**The problem:** Beginning with the line containing "(502, 419) = (666, 458): white" and ending with the last line of the entries below, copy each line exactly and nothing else.

*** Opening Available data ***

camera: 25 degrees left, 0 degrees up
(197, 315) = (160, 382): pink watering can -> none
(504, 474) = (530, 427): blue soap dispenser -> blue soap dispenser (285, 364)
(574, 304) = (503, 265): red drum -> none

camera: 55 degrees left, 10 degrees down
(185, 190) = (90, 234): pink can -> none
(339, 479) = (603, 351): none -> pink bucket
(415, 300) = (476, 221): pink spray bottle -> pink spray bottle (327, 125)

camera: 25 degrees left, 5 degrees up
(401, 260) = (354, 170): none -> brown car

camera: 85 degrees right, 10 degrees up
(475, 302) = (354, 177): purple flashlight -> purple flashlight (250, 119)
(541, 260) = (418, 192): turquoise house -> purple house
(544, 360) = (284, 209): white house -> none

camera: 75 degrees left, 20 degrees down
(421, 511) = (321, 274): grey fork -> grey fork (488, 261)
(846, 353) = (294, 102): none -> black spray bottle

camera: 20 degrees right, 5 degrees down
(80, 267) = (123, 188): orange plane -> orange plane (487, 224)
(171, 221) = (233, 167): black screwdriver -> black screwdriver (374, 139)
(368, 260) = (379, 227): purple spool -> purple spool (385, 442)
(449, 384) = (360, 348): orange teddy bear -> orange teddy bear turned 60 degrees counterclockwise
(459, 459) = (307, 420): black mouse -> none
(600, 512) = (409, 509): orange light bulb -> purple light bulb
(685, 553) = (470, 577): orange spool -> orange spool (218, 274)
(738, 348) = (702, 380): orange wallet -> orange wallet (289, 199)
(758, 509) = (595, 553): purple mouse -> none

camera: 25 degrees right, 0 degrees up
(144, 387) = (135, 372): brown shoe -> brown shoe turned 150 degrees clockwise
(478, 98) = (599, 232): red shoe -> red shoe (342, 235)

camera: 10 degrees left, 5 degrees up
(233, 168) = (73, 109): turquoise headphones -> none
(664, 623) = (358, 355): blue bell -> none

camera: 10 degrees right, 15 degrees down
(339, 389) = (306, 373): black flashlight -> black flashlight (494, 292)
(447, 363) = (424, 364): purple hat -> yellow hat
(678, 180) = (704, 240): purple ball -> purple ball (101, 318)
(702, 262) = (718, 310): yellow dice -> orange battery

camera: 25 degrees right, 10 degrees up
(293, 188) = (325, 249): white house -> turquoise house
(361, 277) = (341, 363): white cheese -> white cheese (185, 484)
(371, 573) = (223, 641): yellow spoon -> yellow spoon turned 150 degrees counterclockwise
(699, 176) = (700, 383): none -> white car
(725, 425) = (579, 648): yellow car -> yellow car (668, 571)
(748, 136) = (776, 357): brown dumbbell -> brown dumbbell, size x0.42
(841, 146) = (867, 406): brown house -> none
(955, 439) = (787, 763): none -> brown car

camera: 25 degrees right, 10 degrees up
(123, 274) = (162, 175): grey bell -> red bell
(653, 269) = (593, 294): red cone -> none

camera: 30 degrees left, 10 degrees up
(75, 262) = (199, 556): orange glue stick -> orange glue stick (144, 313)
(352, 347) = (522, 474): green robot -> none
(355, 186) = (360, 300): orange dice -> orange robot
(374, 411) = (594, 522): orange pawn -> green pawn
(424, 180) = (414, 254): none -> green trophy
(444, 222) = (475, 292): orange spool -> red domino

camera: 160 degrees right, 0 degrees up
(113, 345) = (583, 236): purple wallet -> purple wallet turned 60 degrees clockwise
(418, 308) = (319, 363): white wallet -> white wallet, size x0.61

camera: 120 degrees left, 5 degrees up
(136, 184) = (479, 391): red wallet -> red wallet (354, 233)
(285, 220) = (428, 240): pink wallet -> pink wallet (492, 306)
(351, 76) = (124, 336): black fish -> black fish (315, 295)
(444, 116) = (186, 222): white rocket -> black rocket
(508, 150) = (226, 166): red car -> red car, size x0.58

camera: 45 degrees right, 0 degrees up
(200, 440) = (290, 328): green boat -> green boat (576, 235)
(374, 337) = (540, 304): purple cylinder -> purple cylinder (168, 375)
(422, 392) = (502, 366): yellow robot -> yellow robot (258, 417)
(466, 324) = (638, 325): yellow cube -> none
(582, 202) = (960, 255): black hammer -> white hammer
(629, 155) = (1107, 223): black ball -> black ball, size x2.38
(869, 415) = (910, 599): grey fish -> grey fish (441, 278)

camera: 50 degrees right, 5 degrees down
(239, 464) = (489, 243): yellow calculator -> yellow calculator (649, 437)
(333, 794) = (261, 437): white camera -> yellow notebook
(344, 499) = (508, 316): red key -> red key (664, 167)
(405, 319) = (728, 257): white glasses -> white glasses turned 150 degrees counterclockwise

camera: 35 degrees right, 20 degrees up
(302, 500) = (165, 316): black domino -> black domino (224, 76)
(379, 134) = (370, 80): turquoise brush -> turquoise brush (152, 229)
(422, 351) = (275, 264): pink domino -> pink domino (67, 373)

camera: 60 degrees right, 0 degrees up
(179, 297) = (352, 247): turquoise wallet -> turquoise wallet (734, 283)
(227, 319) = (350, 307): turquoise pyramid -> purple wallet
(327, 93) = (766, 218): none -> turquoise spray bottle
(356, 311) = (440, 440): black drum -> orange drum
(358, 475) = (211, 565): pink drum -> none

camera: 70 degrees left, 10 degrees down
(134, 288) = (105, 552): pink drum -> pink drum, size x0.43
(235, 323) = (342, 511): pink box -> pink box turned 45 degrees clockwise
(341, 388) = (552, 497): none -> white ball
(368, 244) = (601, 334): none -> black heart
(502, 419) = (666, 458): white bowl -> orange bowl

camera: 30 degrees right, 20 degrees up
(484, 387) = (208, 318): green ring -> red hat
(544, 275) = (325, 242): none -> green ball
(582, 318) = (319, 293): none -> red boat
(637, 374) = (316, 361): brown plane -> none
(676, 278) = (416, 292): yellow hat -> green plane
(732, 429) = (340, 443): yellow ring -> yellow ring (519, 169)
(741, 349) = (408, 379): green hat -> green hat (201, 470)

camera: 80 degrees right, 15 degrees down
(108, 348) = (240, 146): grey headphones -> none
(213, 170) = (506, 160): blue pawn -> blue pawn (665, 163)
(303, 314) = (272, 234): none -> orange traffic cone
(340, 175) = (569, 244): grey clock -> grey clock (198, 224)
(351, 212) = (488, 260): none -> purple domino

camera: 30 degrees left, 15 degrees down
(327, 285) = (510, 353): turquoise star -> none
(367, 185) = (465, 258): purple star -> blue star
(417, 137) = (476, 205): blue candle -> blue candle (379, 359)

*** Closing Available data ***

**Output for this task:**
(502, 419) = (666, 458): white bowl -> orange bowl

camera: 30 degrees right, 20 degrees up
(484, 387) = (208, 318): green ring -> red hat
(544, 275) = (325, 242): none -> green ball
(582, 318) = (319, 293): none -> red boat
(637, 374) = (316, 361): brown plane -> none
(676, 278) = (416, 292): yellow hat -> green plane
(732, 429) = (340, 443): yellow ring -> yellow ring (519, 169)
(741, 349) = (408, 379): green hat -> green hat (201, 470)

camera: 80 degrees right, 15 degrees down
(108, 348) = (240, 146): grey headphones -> none
(213, 170) = (506, 160): blue pawn -> blue pawn (665, 163)
(303, 314) = (272, 234): none -> orange traffic cone
(340, 175) = (569, 244): grey clock -> grey clock (198, 224)
(351, 212) = (488, 260): none -> purple domino

camera: 30 degrees left, 15 degrees down
(327, 285) = (510, 353): turquoise star -> none
(367, 185) = (465, 258): purple star -> blue star
(417, 137) = (476, 205): blue candle -> blue candle (379, 359)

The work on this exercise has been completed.